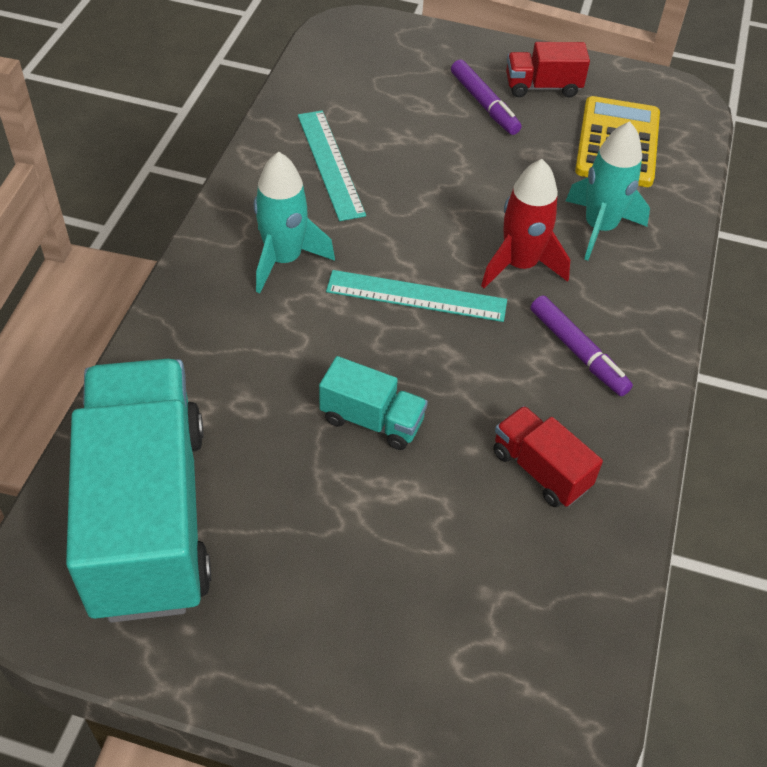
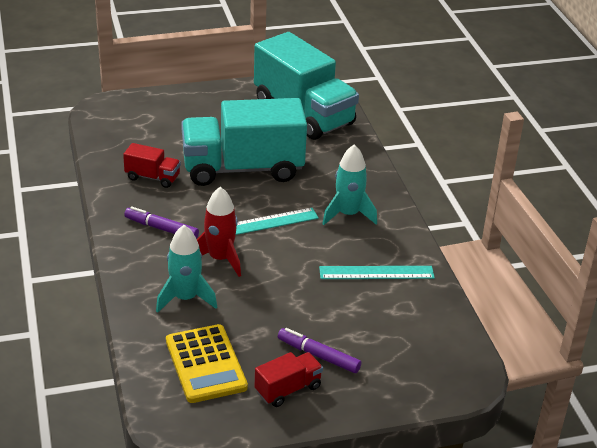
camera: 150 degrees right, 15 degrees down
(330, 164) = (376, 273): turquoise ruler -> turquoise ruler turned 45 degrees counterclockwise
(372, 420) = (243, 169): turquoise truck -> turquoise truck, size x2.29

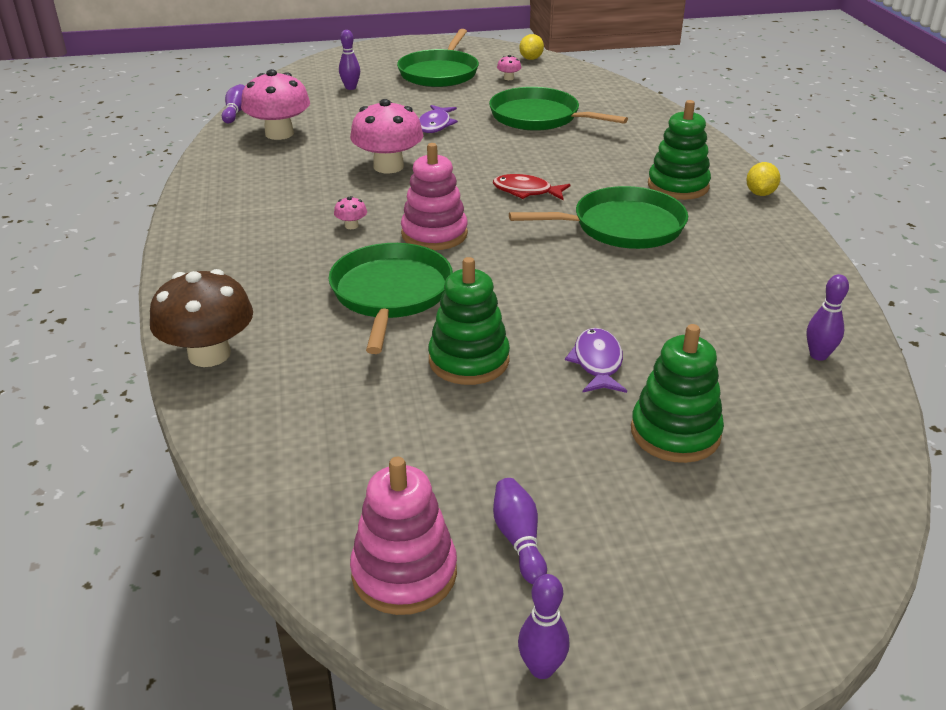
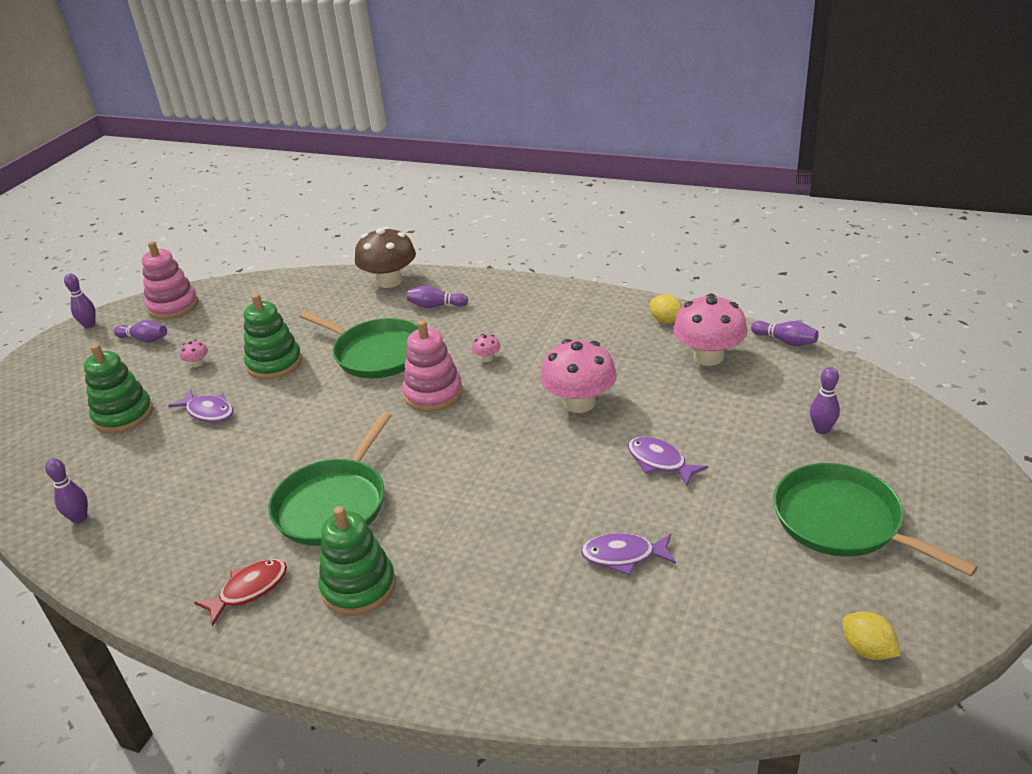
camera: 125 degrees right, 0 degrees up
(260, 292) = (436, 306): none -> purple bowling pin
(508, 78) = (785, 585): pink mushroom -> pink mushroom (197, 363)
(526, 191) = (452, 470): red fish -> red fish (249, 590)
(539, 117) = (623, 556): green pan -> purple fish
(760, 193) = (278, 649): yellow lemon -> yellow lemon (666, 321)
* * *
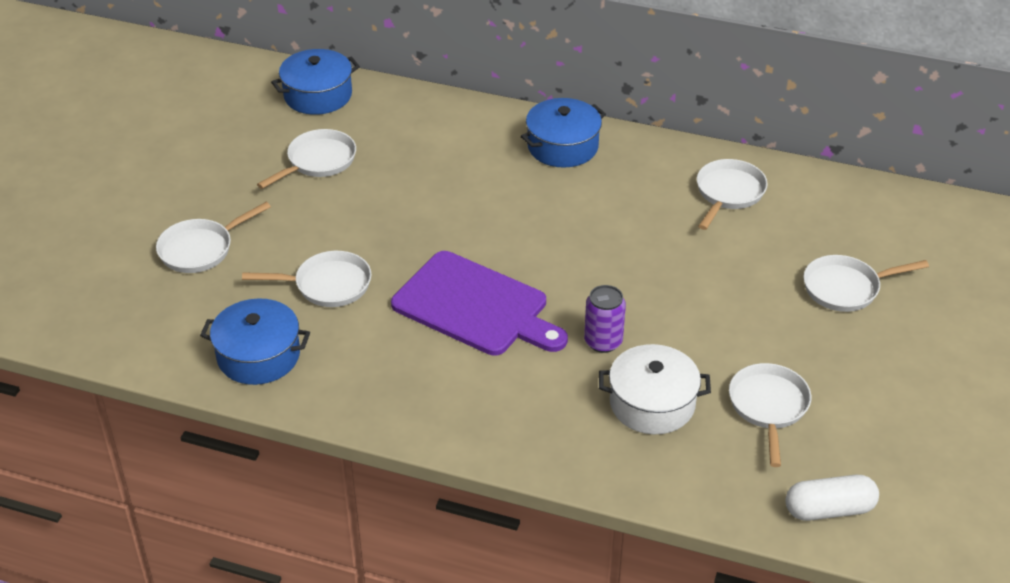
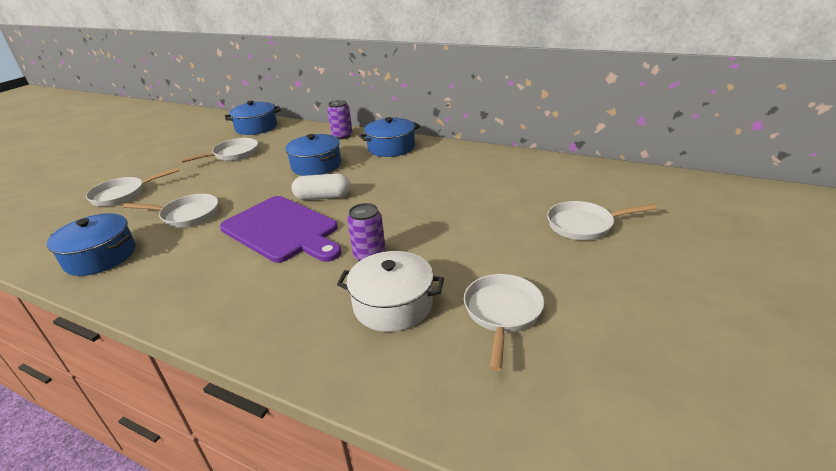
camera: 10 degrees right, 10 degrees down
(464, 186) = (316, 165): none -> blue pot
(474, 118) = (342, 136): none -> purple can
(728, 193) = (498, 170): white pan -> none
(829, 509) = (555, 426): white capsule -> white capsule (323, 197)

▶ _TASK GOAL_
Using the listing above, copy exactly the line that contains "camera: 10 degrees right, 10 degrees down", the line that contains "(829, 509) = (555, 426): white", and each line that falls between them.

▶ _SOLUTION BELOW_
camera: 10 degrees right, 10 degrees down
(464, 186) = (316, 165): none -> blue pot
(474, 118) = (342, 136): none -> purple can
(728, 193) = (498, 170): white pan -> none
(829, 509) = (555, 426): white capsule -> white capsule (323, 197)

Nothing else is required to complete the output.